(Saved data entries)
Start of Block

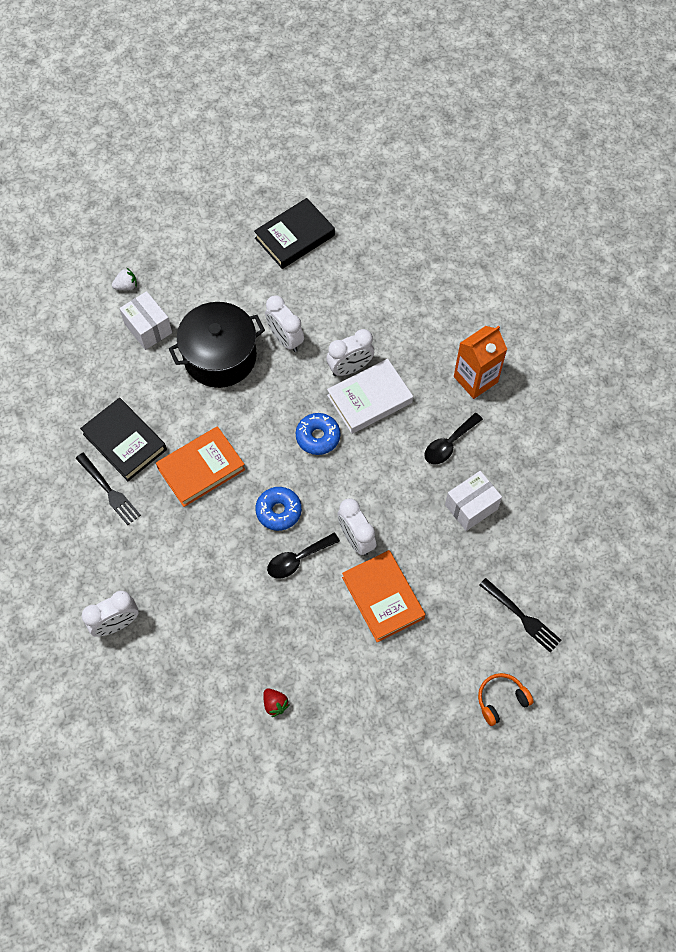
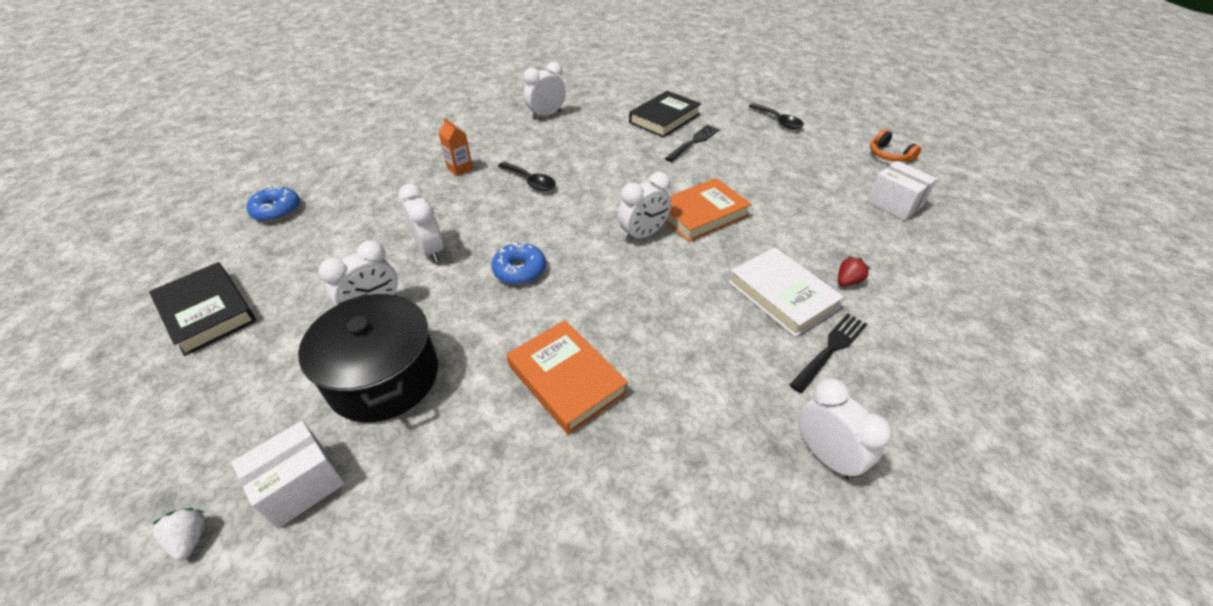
camera: 95 degrees left, 20 degrees down
black fork [75,453,141,525] -> black fork moved to [789,314,867,393]
black book [80,398,167,481] -> black book moved to [629,91,701,137]
blue donut [255,487,302,531] -> blue donut moved to [246,185,300,222]
black spoon [267,533,340,579] -> black spoon moved to [749,103,804,129]
white book [327,359,413,434] -> white book moved to [729,247,844,337]
white box [445,471,502,531] -> white box moved to [867,161,937,221]
orange carton [454,326,507,399] -> orange carton [438,118,473,176], size x0.60
orange headphones [478,673,533,726] -> orange headphones moved to [870,129,921,162]
none -> white clock [524,62,566,120]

End of Block

WHAT TO WORK ON ▸ Repeat each entry exactly as given; no pictures belong in the copy.

SOLVED EXERCISE ▸
camera: 95 degrees left, 20 degrees down
black fork [75,453,141,525] -> black fork moved to [789,314,867,393]
black book [80,398,167,481] -> black book moved to [629,91,701,137]
blue donut [255,487,302,531] -> blue donut moved to [246,185,300,222]
black spoon [267,533,340,579] -> black spoon moved to [749,103,804,129]
white book [327,359,413,434] -> white book moved to [729,247,844,337]
white box [445,471,502,531] -> white box moved to [867,161,937,221]
orange carton [454,326,507,399] -> orange carton [438,118,473,176], size x0.60
orange headphones [478,673,533,726] -> orange headphones moved to [870,129,921,162]
none -> white clock [524,62,566,120]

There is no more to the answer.